» SUPPLIED INFORMATION:
◇ ◇ ◇ ◇ ◇
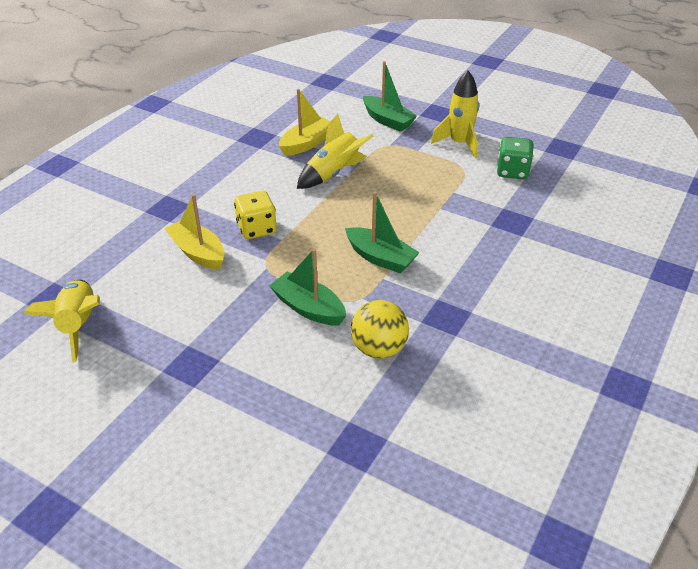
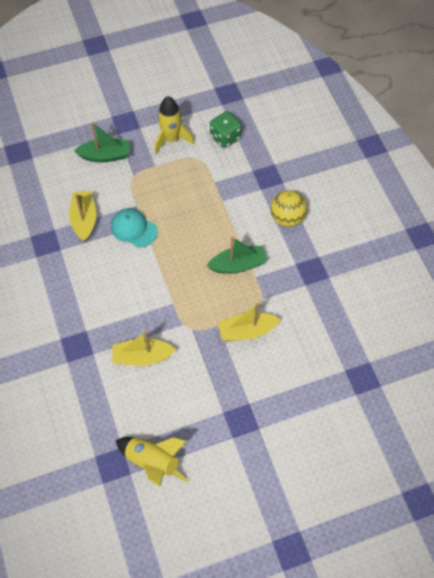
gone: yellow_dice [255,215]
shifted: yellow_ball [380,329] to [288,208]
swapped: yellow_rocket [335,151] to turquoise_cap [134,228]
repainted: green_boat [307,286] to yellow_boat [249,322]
◇ ◇ ◇ ◇ ◇
Full copy, no pictures: write out each line of the data exactly as it stands.

» THE ANSWER:
gone: yellow_dice [255,215]
shifted: yellow_ball [380,329] to [288,208]
swapped: yellow_rocket [335,151] to turquoise_cap [134,228]
repainted: green_boat [307,286] to yellow_boat [249,322]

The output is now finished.